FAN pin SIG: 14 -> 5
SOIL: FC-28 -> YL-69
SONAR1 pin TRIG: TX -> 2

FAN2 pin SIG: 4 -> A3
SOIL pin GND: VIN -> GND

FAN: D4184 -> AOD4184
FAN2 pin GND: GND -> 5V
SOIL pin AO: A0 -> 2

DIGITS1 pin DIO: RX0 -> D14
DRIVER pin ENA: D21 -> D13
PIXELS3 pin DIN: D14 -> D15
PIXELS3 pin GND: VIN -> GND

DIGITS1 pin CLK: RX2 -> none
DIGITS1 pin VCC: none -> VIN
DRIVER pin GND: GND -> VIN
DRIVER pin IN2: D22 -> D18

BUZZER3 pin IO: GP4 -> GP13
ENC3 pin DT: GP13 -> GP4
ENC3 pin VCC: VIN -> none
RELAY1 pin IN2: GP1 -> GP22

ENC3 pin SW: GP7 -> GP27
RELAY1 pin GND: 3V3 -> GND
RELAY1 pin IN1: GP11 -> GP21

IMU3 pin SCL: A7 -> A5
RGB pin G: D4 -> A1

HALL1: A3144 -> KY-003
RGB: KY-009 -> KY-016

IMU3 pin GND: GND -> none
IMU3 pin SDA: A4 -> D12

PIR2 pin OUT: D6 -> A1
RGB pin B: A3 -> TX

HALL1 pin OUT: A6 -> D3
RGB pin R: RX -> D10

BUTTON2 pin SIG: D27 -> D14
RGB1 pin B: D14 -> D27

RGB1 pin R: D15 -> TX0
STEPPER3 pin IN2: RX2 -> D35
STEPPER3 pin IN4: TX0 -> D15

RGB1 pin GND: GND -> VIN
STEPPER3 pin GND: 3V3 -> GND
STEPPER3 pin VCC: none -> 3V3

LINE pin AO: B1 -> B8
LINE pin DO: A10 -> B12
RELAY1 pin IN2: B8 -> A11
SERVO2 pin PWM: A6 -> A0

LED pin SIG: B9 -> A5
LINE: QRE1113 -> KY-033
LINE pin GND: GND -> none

YOUR OBJECTIVE
Please say only the number of lines in the data that hold "DRIVER".

EXERCISE RESULT
3